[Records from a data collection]
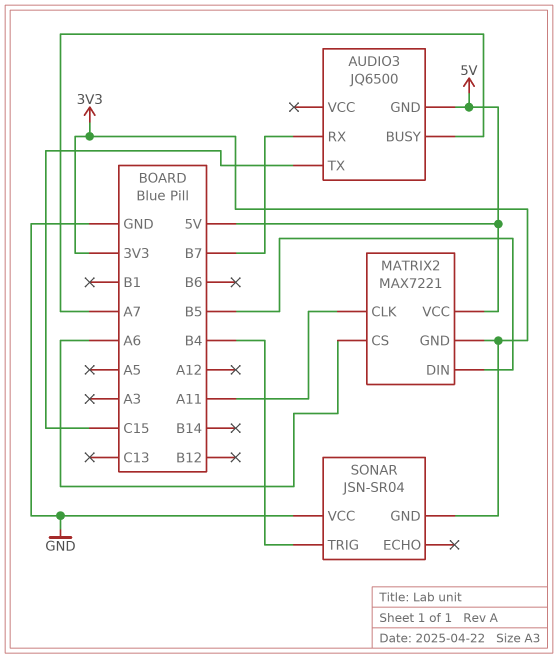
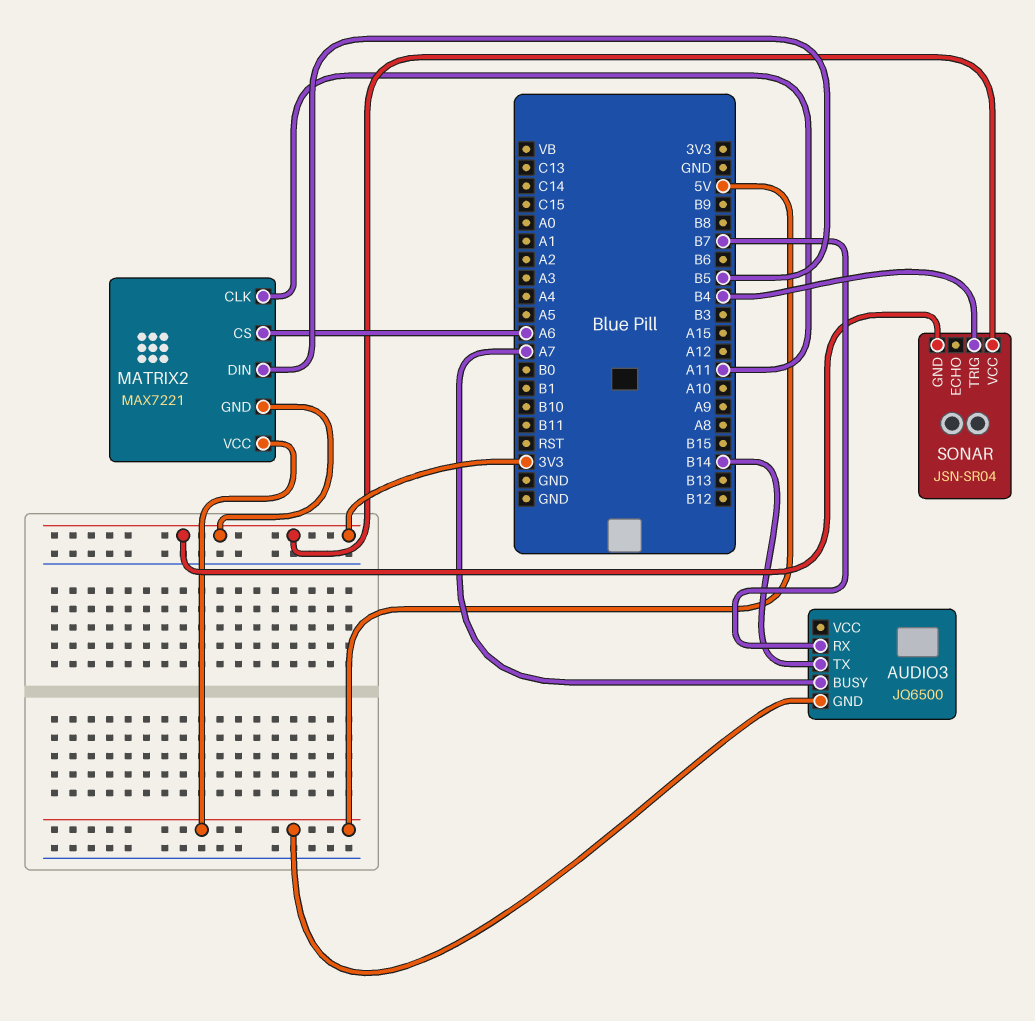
AUDIO3 pin TX: C15 -> B14
SONAR pin VCC: GND -> 3V3

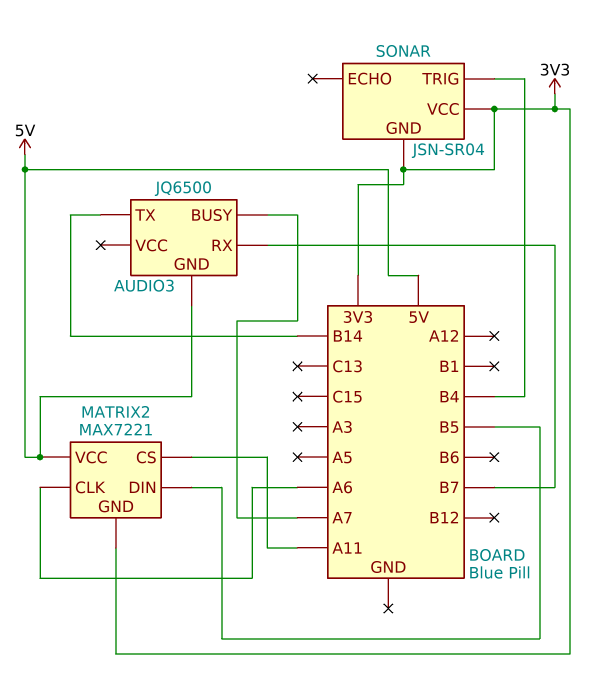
MATRIX2 pin CLK: A11 -> A6
MATRIX2 pin CS: A6 -> A11

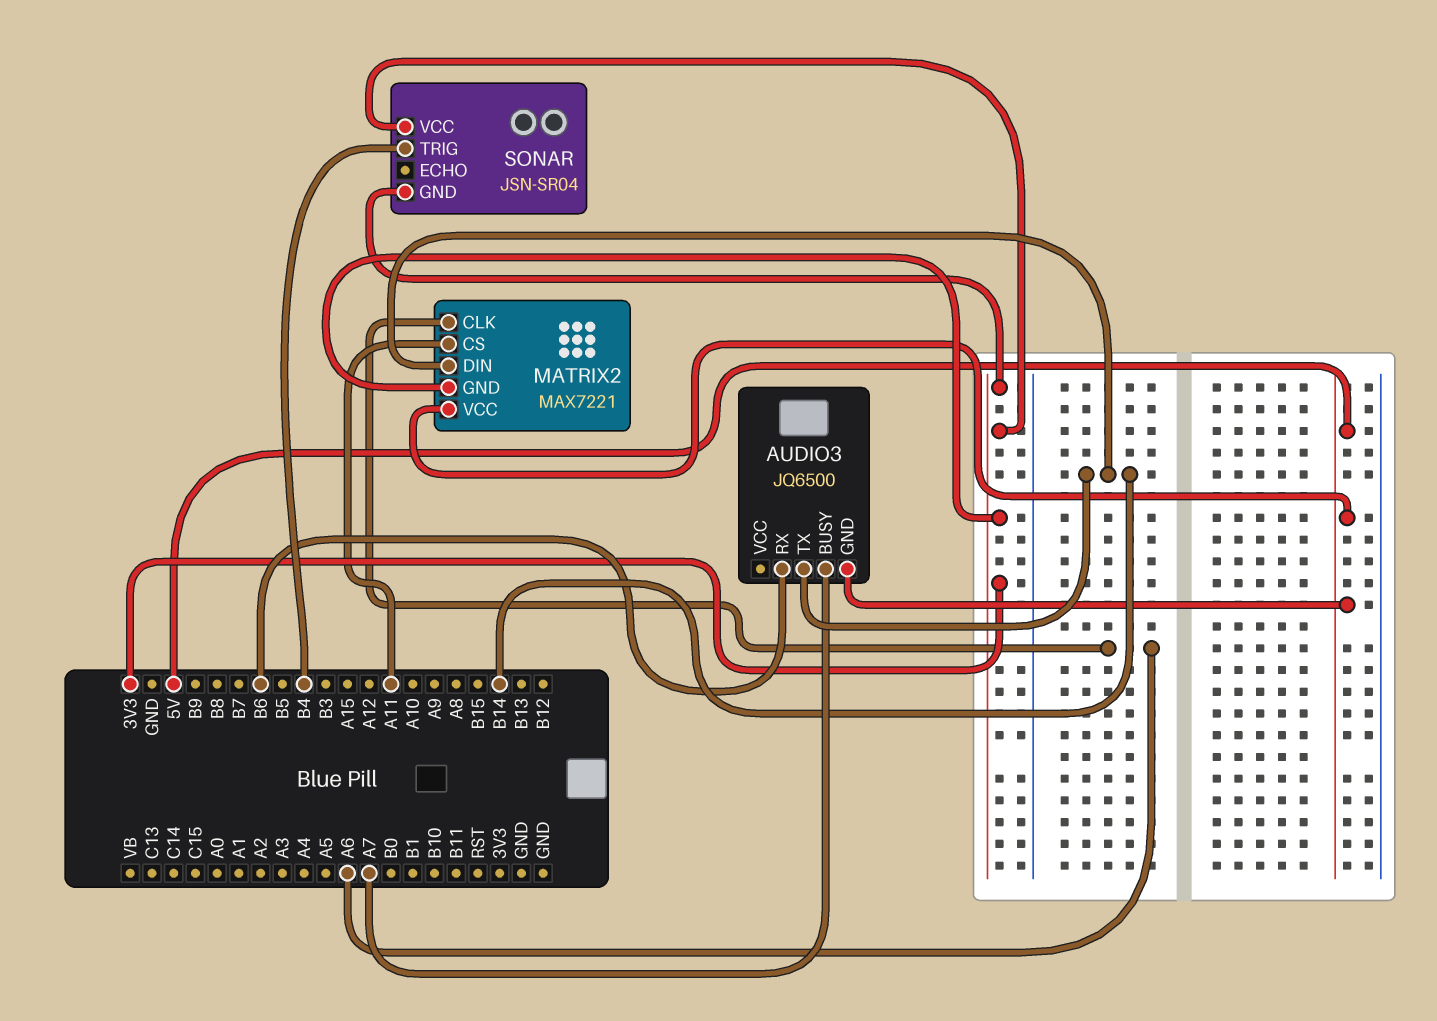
AUDIO3 pin RX: B7 -> B6
MATRIX2 pin DIN: B5 -> B14

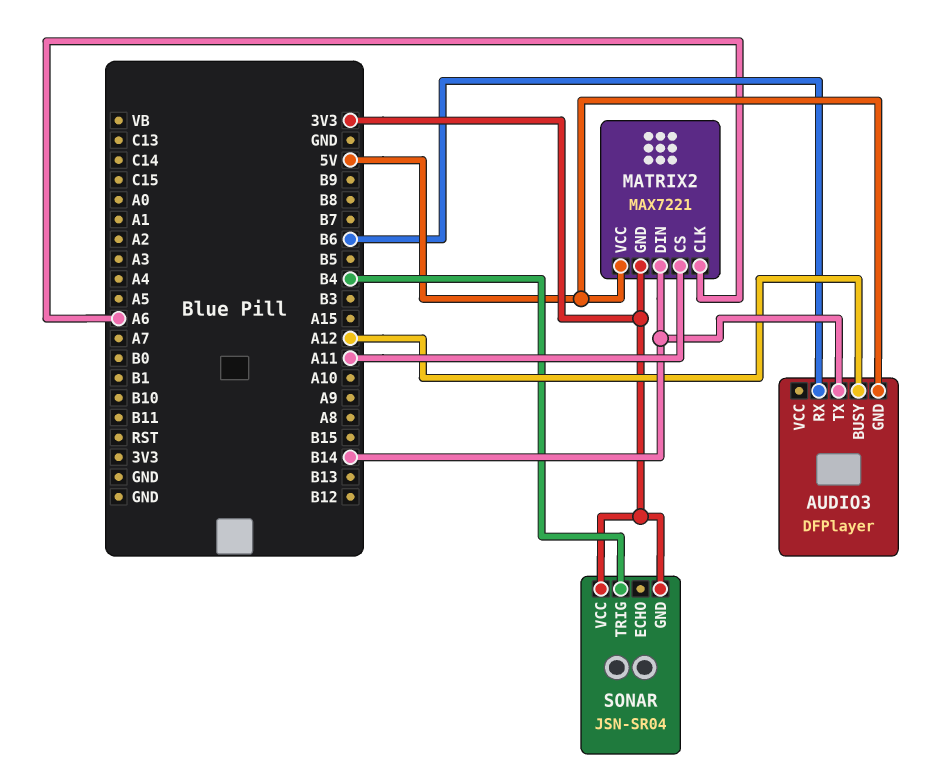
AUDIO3: JQ6500 -> DFPlayer
AUDIO3 pin BUSY: A7 -> A12

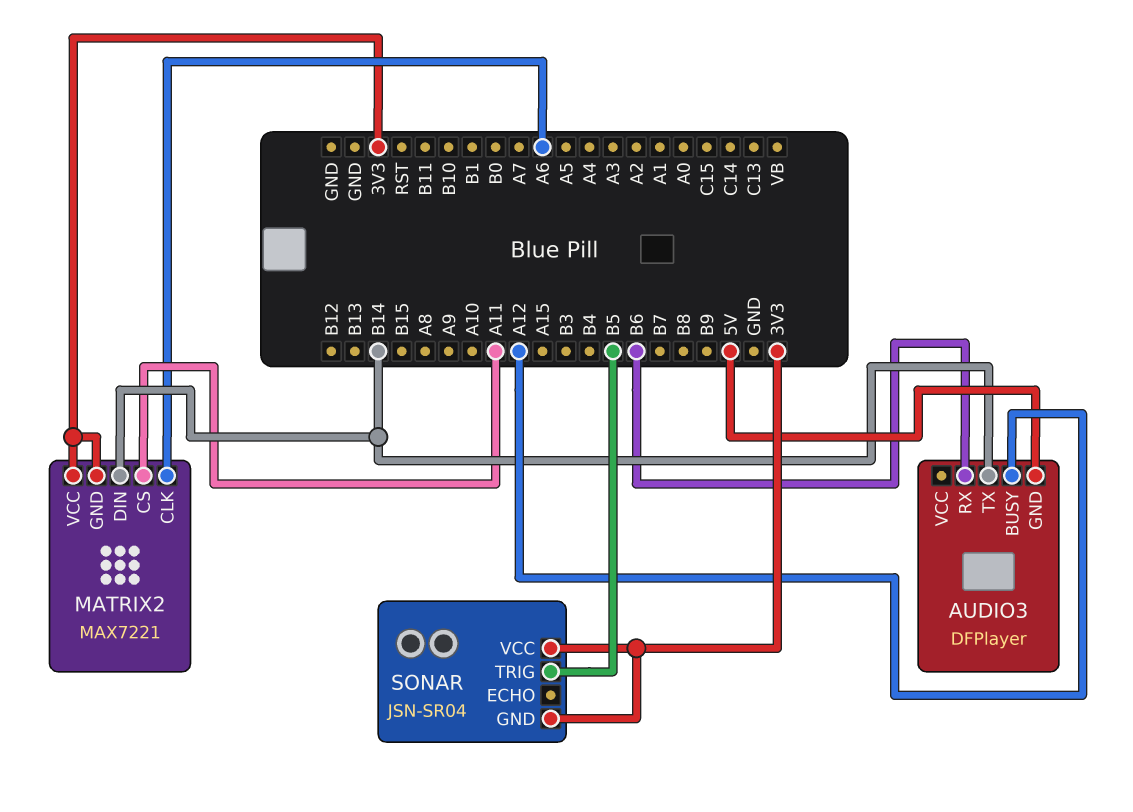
MATRIX2 pin VCC: 5V -> 3V3
SONAR pin TRIG: B4 -> B5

▶ [EXERCISE DETAILS] Using the entries above, return each line that includes the word "SONAR".

▶ [REPLY]
SONAR pin VCC: GND -> 3V3
SONAR pin TRIG: B4 -> B5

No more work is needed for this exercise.